┌─ Records
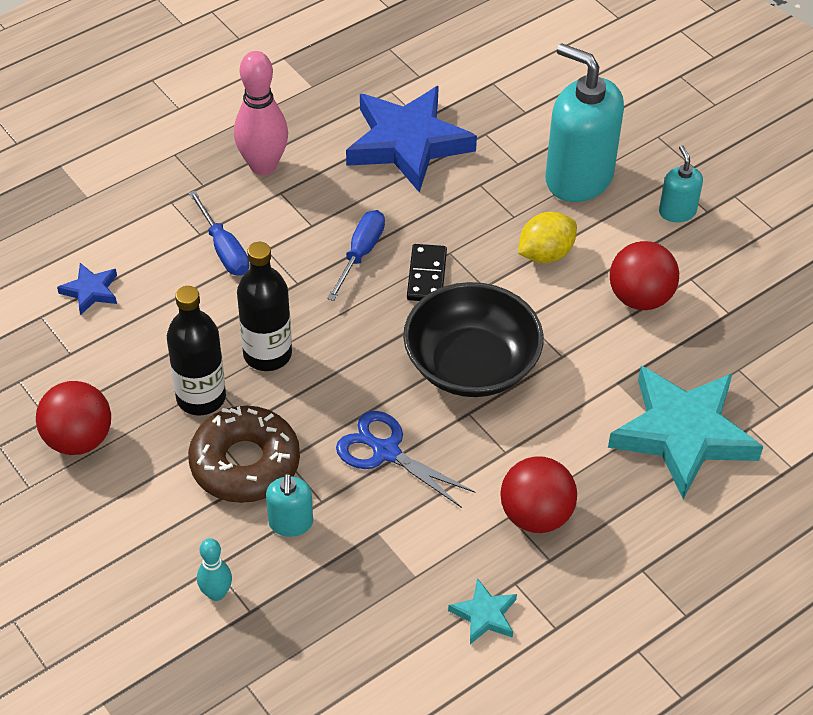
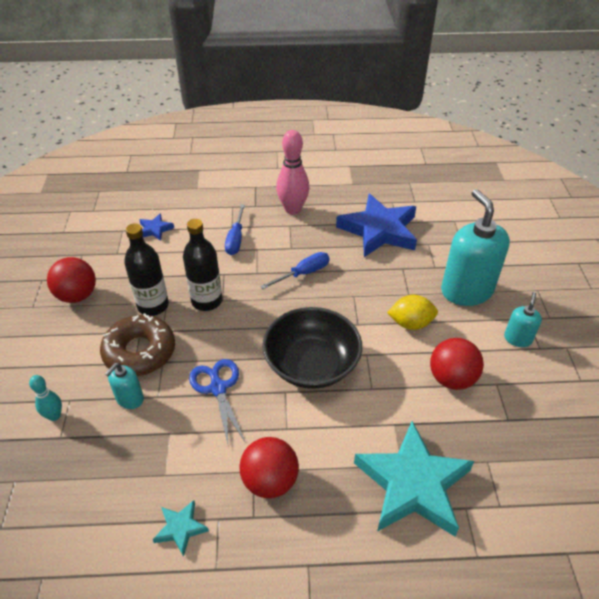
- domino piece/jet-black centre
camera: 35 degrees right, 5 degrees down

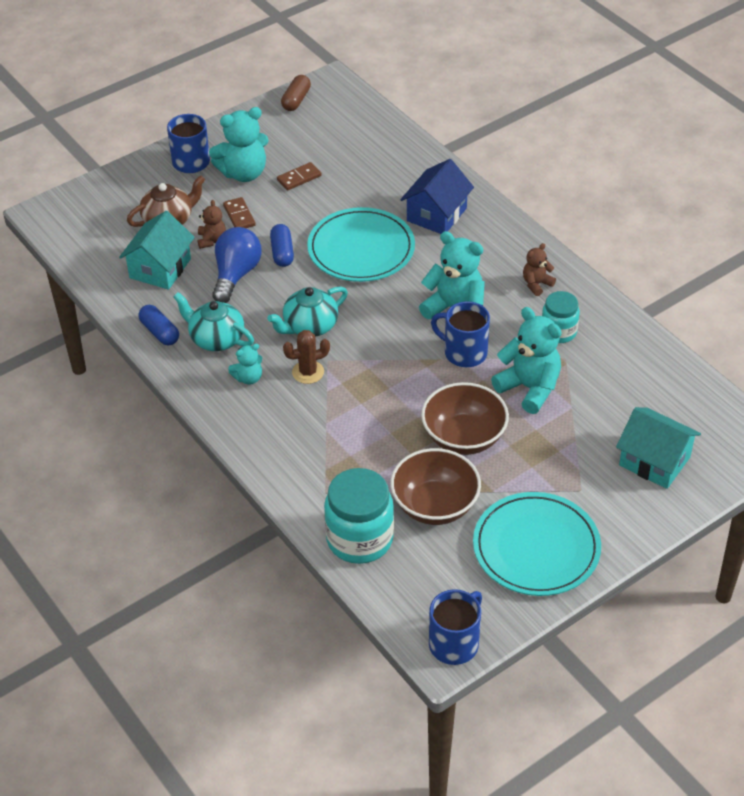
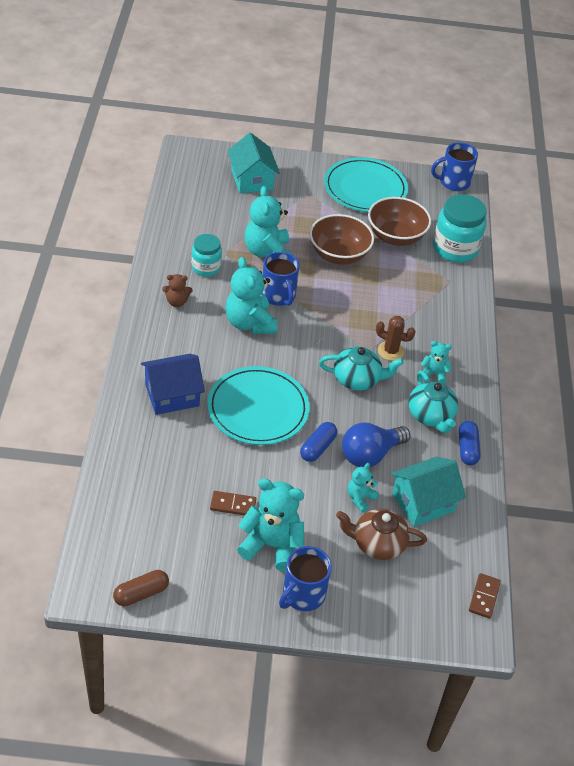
~ teddy/dark brown (1st from left) top left to teddy/turquoise (4th from left) centre
~ domino piece/dark brown (1st from left in the first image) top left to domino piece/dark brown (2nd from left) bottom right
camera: 145 degrees left, 0 degrees up

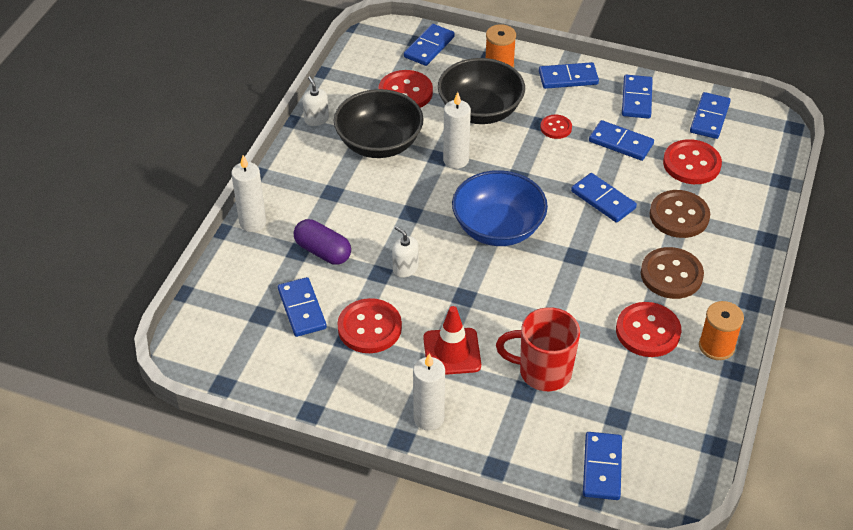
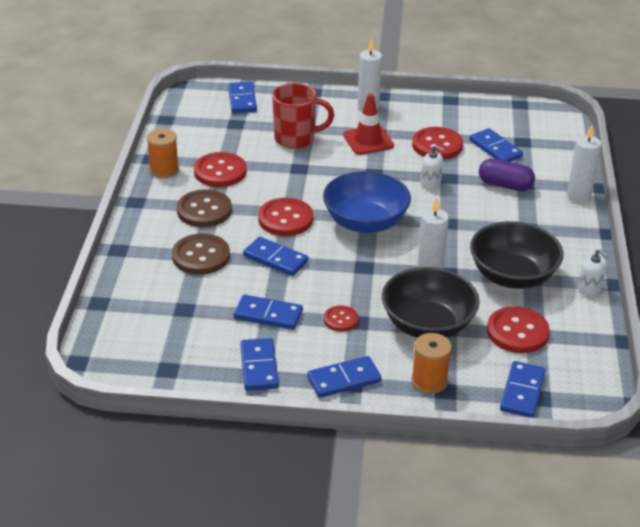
~ shirt button/crimson (5th from left in the first image) top right to shirt button/crimson (2nd from left) centre
- domino piece/royal blue (8th from left) top right
camera: 165 degrees right, 10 degrees down

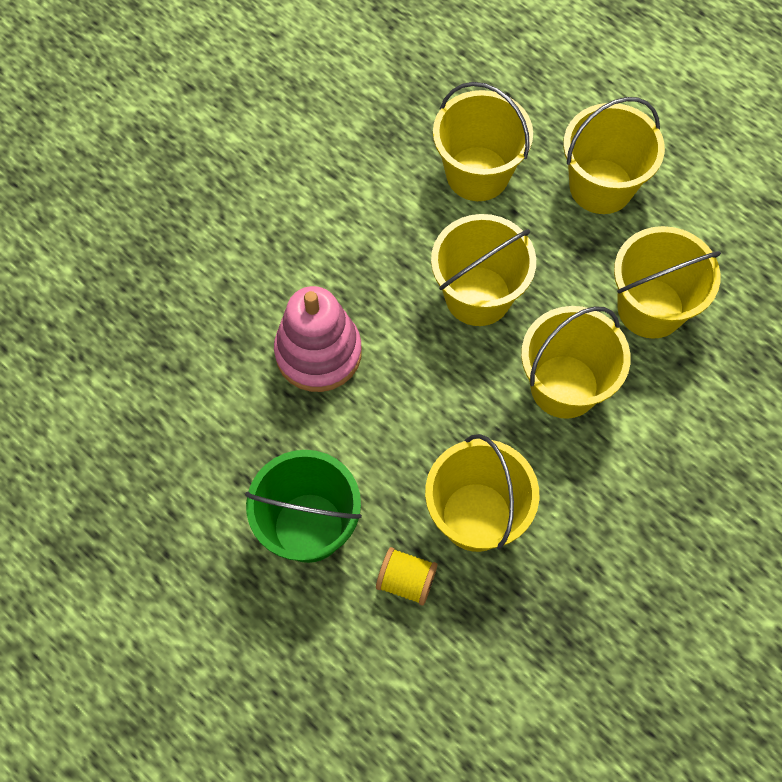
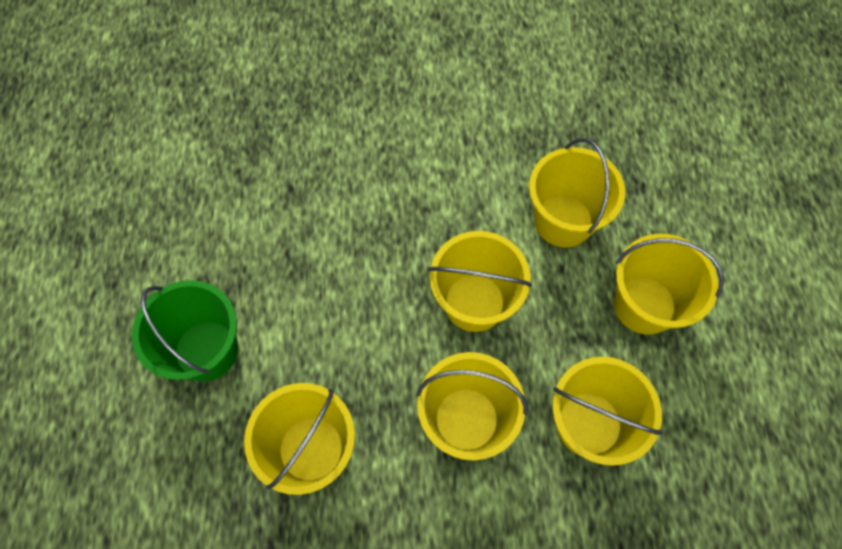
- stacking toy/pink centre
- bobbin/bright yellow bottom centre
camera: 45 degrees right, 0 degrees up

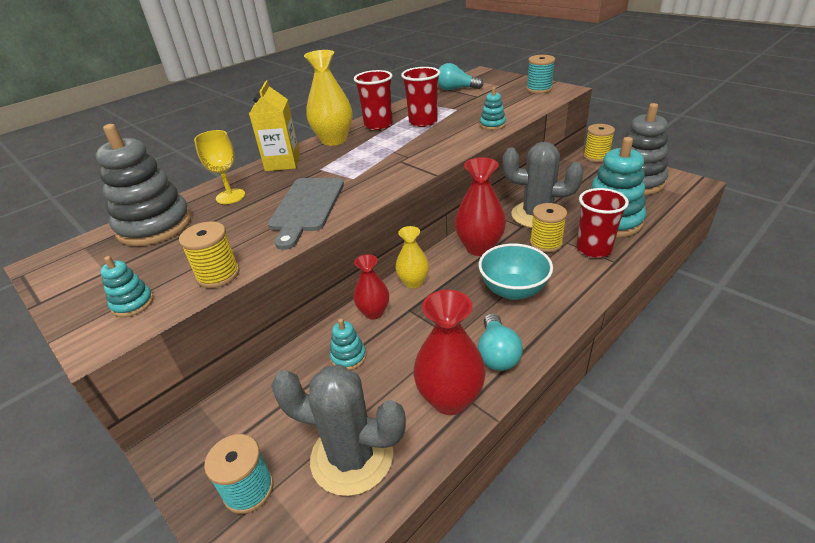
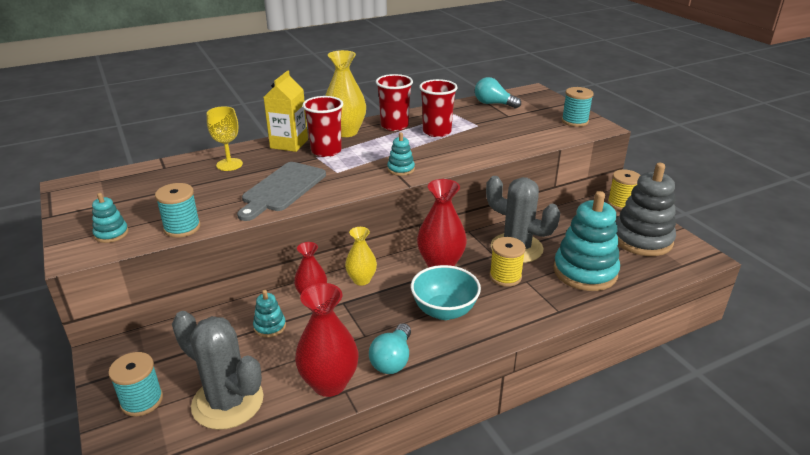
- stacking toy/grey (1st from left) middle left
~ bobbin/bright yellow (1st from left) middle left to bobbin/turquoise (2nd from left) middle left
~ stacking toy/turquoise (3rd from left) top centre to centre
~ beaker/crimson (3rd from left in the first image) middle right to beaker/crimson (1st from left) top centre
camera: 15 degrees right, 5 degrees down

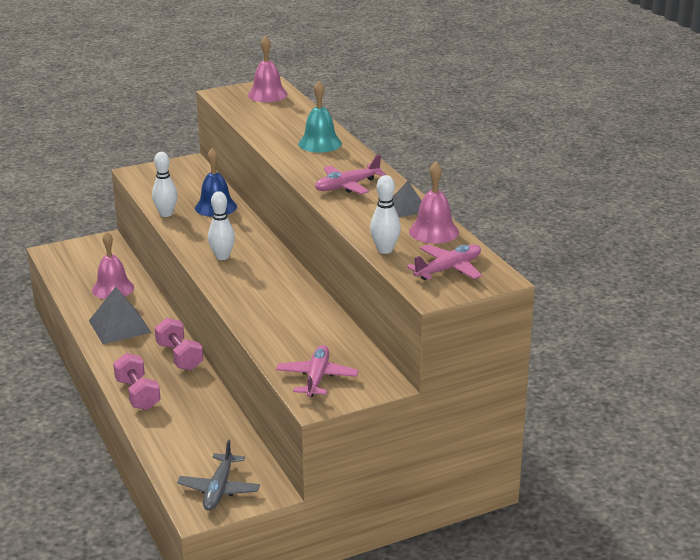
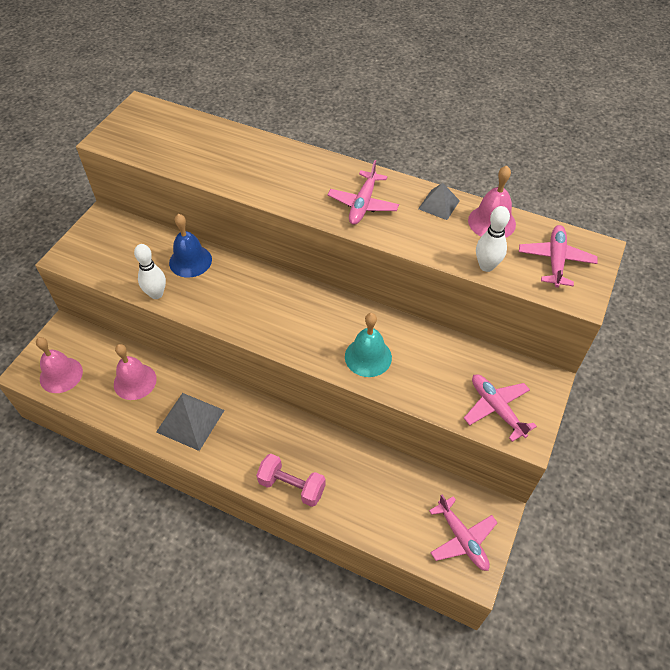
- free weight/pink (2nd from left) middle left
~ plane/grey bottom left to plane/pink (2nd from left) bottom right
- bowling pin/white (2nd from left) middle left
~ hand bell/pink (2nd from left in the first image) top centre to hand bell/pink (1st from left) middle left
~ hand bell/turquoise top centre to centre
camera: 40 degrees left, 25 degrees up

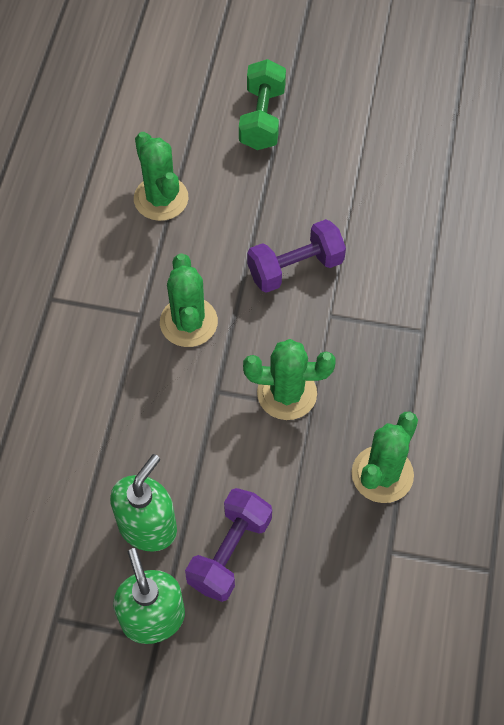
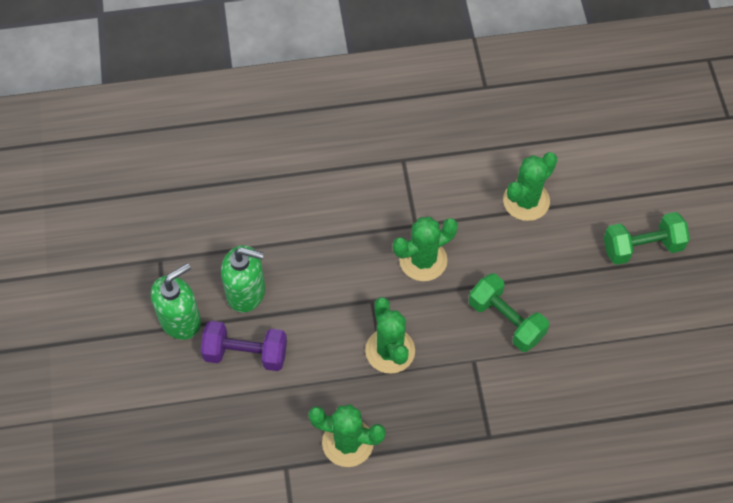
~ free weight/purple (2nd from left) centre to free weight/leaf-green (1st from left) middle right
camera: 70 degrees right, 0 degrees up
└─
The count, and nothing else: how many lines of the entries contain the word "first"?

▶ [Task response]: 4